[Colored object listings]

--- START ---

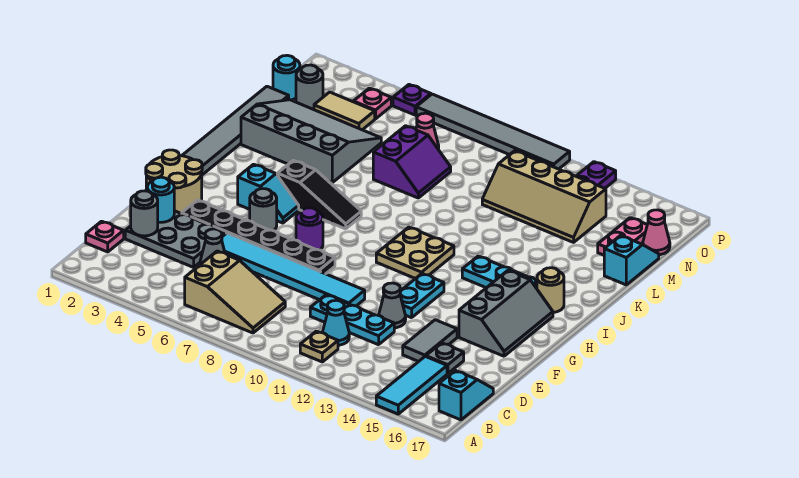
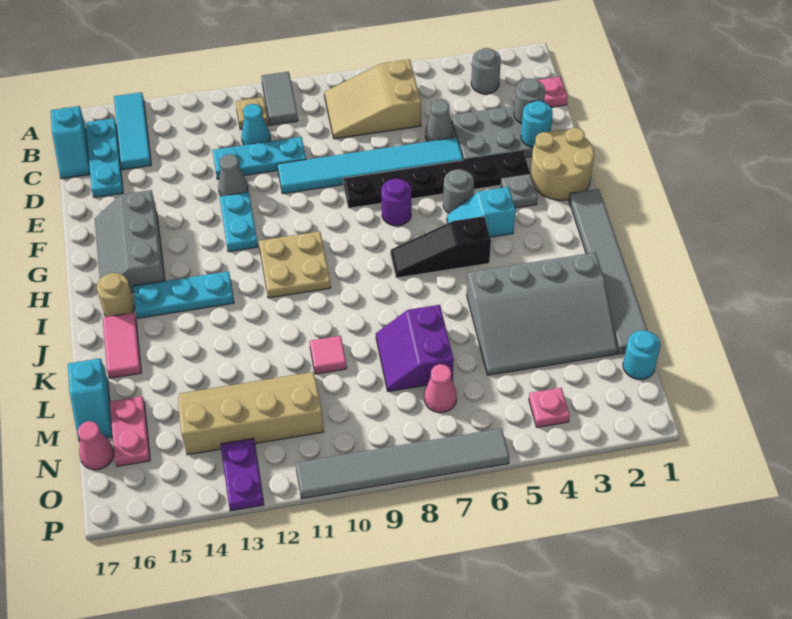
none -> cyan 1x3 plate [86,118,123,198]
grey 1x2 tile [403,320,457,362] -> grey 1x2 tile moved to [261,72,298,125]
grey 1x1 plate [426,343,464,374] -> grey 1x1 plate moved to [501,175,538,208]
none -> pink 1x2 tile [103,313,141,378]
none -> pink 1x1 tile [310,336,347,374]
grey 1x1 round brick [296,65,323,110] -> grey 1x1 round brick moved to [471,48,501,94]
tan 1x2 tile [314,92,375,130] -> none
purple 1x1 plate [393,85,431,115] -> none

--- END ---
--- START ---

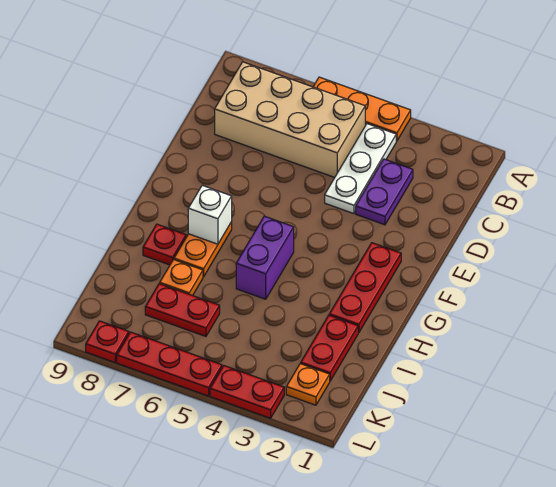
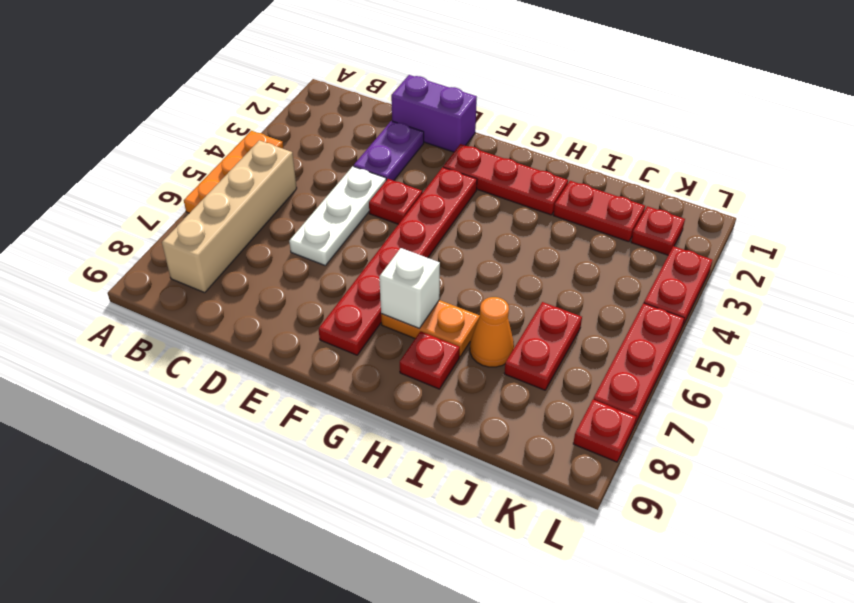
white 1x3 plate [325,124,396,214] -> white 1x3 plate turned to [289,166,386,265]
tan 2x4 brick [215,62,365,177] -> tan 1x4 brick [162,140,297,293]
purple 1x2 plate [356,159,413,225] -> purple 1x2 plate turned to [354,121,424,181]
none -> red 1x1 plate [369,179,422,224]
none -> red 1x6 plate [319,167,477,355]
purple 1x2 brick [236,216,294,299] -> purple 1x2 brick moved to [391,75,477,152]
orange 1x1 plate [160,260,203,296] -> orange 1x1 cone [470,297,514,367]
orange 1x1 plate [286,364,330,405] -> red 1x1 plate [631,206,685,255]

--- END ---

# Exercise details
Across the data, pull every line containing the string "plate".

# Result
none -> cyan 1x3 plate [86,118,123,198]
grey 1x1 plate [426,343,464,374] -> grey 1x1 plate moved to [501,175,538,208]
purple 1x1 plate [393,85,431,115] -> none
white 1x3 plate [325,124,396,214] -> white 1x3 plate turned to [289,166,386,265]
purple 1x2 plate [356,159,413,225] -> purple 1x2 plate turned to [354,121,424,181]
none -> red 1x1 plate [369,179,422,224]
none -> red 1x6 plate [319,167,477,355]
orange 1x1 plate [160,260,203,296] -> orange 1x1 cone [470,297,514,367]
orange 1x1 plate [286,364,330,405] -> red 1x1 plate [631,206,685,255]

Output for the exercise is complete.